◆ Task to complete:
Under this task are some entries; return every one of them exactly.

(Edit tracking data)
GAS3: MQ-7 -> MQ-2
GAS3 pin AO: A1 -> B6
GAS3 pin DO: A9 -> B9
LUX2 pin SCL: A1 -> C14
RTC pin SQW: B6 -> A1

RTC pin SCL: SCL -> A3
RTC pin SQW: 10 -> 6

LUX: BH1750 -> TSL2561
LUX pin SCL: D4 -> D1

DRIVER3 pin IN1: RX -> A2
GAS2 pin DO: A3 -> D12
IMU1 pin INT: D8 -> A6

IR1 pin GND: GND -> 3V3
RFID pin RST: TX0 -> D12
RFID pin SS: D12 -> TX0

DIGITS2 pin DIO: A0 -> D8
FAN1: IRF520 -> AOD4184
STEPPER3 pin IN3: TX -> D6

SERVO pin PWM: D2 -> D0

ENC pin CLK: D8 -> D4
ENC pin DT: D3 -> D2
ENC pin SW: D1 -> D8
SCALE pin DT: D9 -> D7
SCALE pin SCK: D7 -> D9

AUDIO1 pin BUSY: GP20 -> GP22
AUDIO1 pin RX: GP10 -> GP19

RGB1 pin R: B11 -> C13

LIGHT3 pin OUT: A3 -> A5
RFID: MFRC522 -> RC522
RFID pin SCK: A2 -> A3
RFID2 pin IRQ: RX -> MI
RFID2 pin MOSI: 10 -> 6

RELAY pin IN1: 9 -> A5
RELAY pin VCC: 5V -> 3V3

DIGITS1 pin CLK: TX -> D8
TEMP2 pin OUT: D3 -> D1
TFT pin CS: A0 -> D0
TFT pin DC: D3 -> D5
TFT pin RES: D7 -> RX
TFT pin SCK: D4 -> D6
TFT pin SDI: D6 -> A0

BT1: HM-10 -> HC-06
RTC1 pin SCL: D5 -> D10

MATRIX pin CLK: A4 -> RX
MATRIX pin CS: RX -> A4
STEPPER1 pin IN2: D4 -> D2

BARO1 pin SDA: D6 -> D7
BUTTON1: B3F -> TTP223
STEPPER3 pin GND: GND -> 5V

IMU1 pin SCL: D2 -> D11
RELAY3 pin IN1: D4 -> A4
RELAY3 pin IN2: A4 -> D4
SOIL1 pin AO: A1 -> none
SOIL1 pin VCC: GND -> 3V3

◆ Response for this exercise:
GAS3: MQ-7 -> MQ-2
GAS3 pin AO: A1 -> B6
GAS3 pin DO: A9 -> B9
LUX2 pin SCL: A1 -> C14
RTC pin SQW: B6 -> A1

RTC pin SCL: SCL -> A3
RTC pin SQW: 10 -> 6

LUX: BH1750 -> TSL2561
LUX pin SCL: D4 -> D1

DRIVER3 pin IN1: RX -> A2
GAS2 pin DO: A3 -> D12
IMU1 pin INT: D8 -> A6

IR1 pin GND: GND -> 3V3
RFID pin RST: TX0 -> D12
RFID pin SS: D12 -> TX0

DIGITS2 pin DIO: A0 -> D8
FAN1: IRF520 -> AOD4184
STEPPER3 pin IN3: TX -> D6

SERVO pin PWM: D2 -> D0

ENC pin CLK: D8 -> D4
ENC pin DT: D3 -> D2
ENC pin SW: D1 -> D8
SCALE pin DT: D9 -> D7
SCALE pin SCK: D7 -> D9

AUDIO1 pin BUSY: GP20 -> GP22
AUDIO1 pin RX: GP10 -> GP19

RGB1 pin R: B11 -> C13

LIGHT3 pin OUT: A3 -> A5
RFID: MFRC522 -> RC522
RFID pin SCK: A2 -> A3
RFID2 pin IRQ: RX -> MI
RFID2 pin MOSI: 10 -> 6

RELAY pin IN1: 9 -> A5
RELAY pin VCC: 5V -> 3V3

DIGITS1 pin CLK: TX -> D8
TEMP2 pin OUT: D3 -> D1
TFT pin CS: A0 -> D0
TFT pin DC: D3 -> D5
TFT pin RES: D7 -> RX
TFT pin SCK: D4 -> D6
TFT pin SDI: D6 -> A0

BT1: HM-10 -> HC-06
RTC1 pin SCL: D5 -> D10

MATRIX pin CLK: A4 -> RX
MATRIX pin CS: RX -> A4
STEPPER1 pin IN2: D4 -> D2

BARO1 pin SDA: D6 -> D7
BUTTON1: B3F -> TTP223
STEPPER3 pin GND: GND -> 5V

IMU1 pin SCL: D2 -> D11
RELAY3 pin IN1: D4 -> A4
RELAY3 pin IN2: A4 -> D4
SOIL1 pin AO: A1 -> none
SOIL1 pin VCC: GND -> 3V3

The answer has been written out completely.